# [TASK PROMPT]
The reply should consist of one number, which is how many lines in the material below contain "left".

======== DATA SHOWN ========

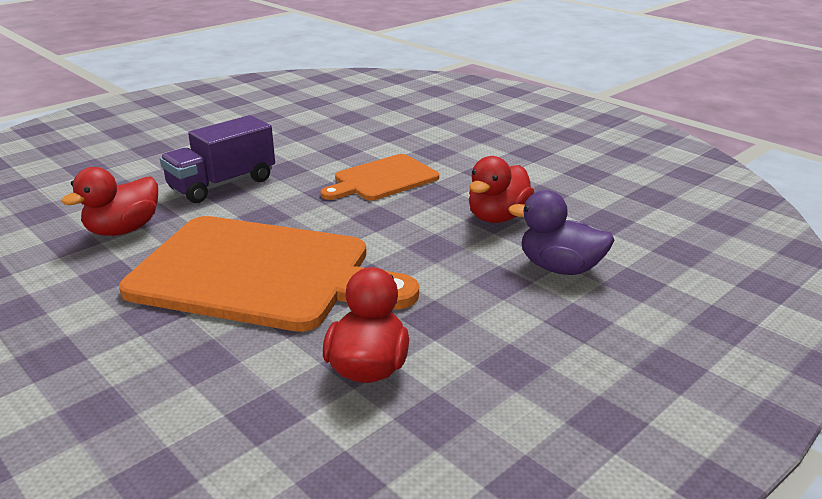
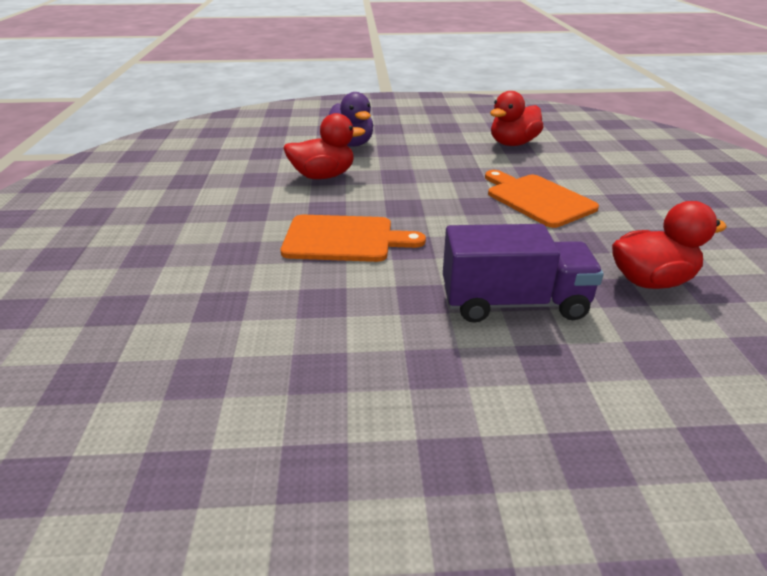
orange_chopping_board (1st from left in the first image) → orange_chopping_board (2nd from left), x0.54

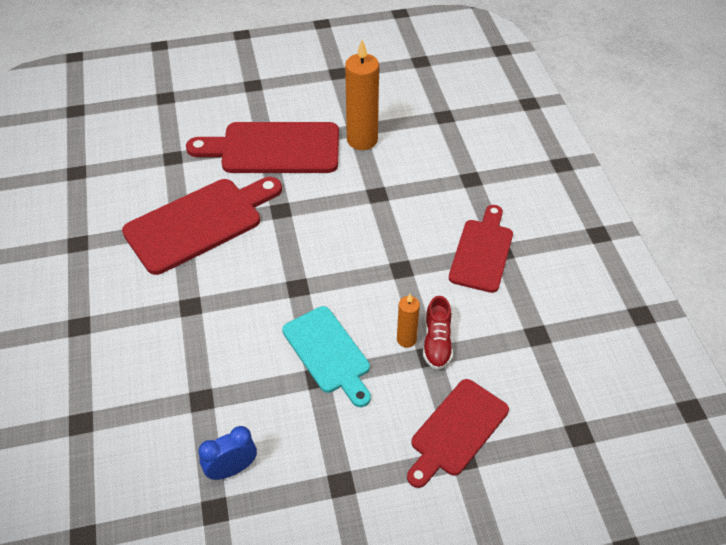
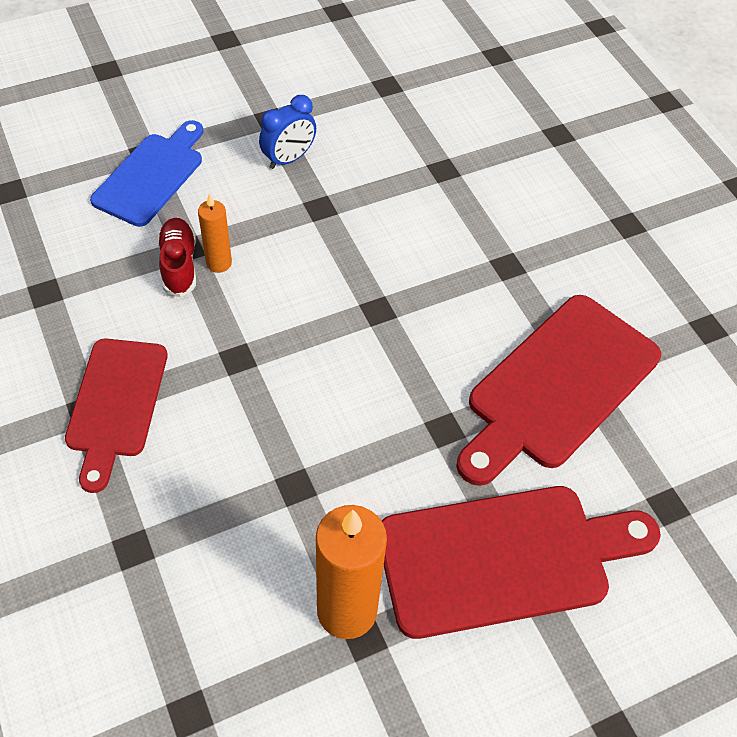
turquoise_chopping_board → -
blue_alarm_clock, move
red_chopping_board (3rd from left) → blue_chopping_board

========

# [SOLUTION TO THIS PROBLEM]
2